**Description of the task**
Lines that include the word "degrees" should be copied from the listing that follows.

**Task data**
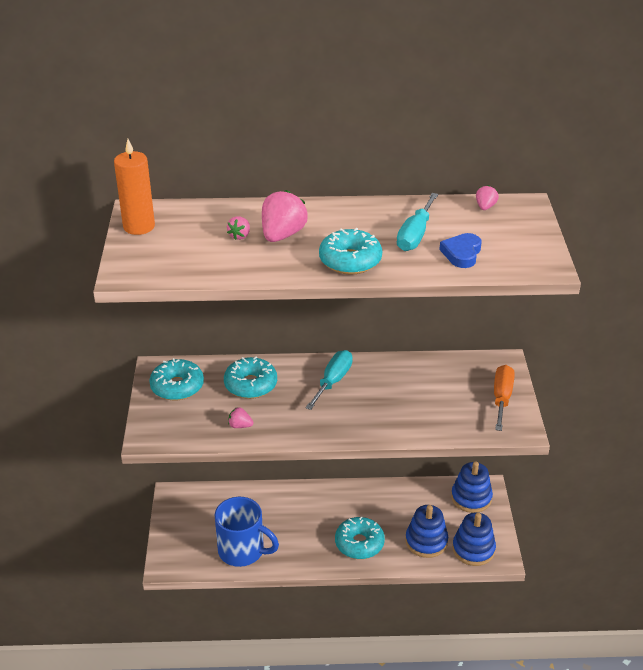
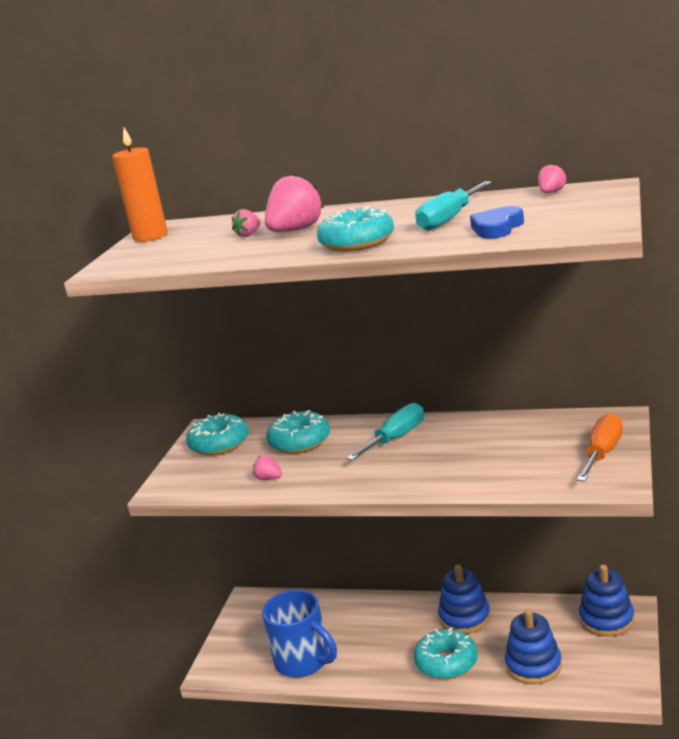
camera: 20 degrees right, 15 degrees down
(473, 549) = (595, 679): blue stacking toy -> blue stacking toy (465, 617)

==

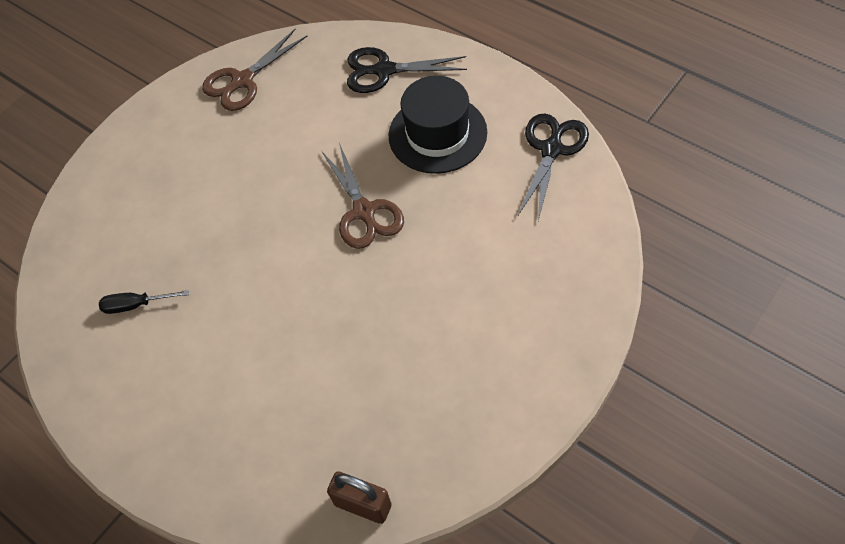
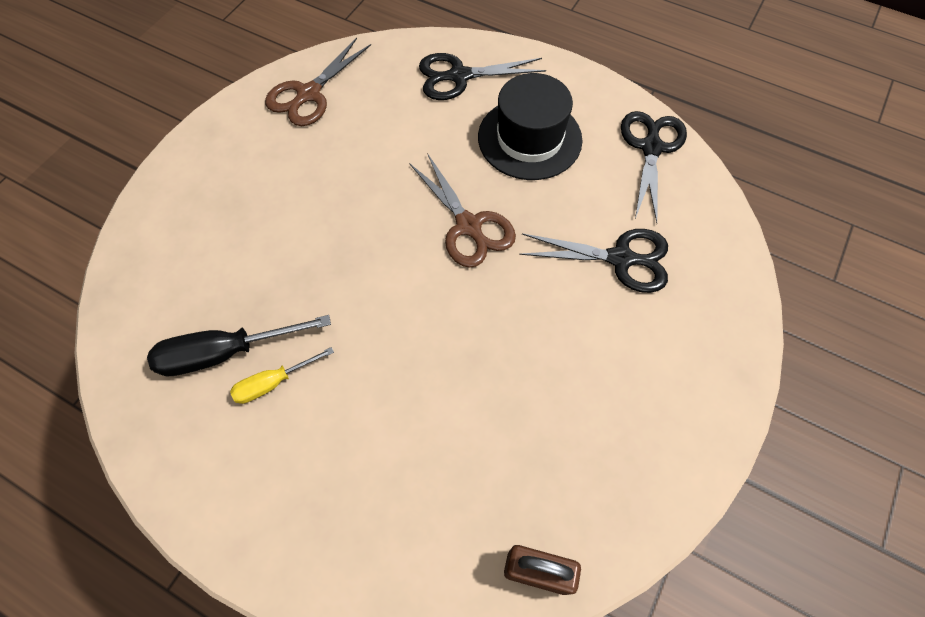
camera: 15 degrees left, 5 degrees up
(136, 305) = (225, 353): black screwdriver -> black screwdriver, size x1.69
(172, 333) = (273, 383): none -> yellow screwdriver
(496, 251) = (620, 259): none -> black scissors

--

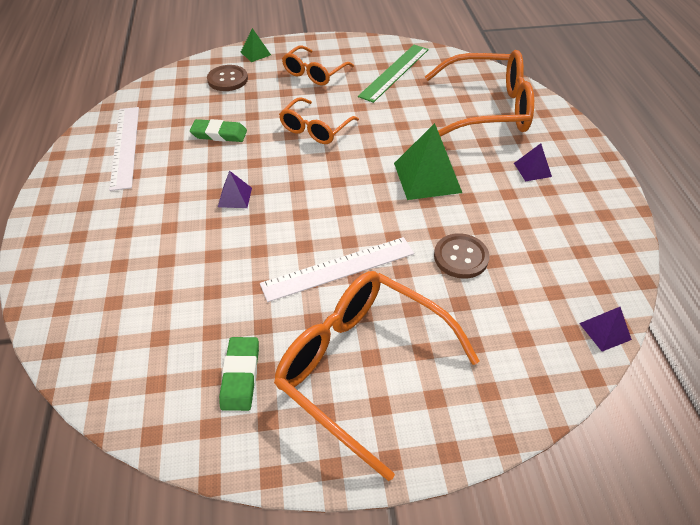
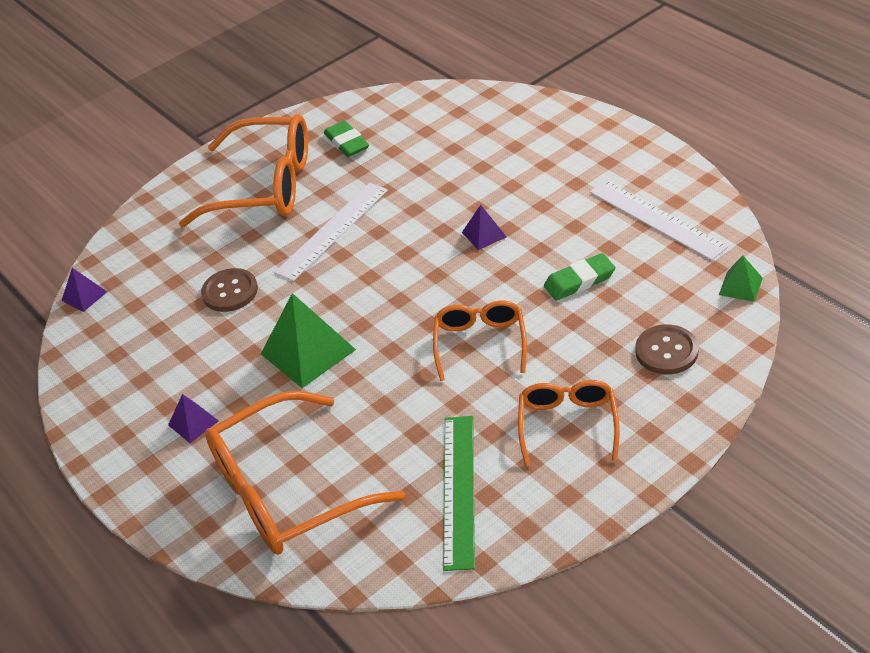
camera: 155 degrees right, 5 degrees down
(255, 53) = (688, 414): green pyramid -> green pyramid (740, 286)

**Answer section**
camera: 20 degrees right, 15 degrees down
camera: 15 degrees left, 5 degrees up
camera: 155 degrees right, 5 degrees down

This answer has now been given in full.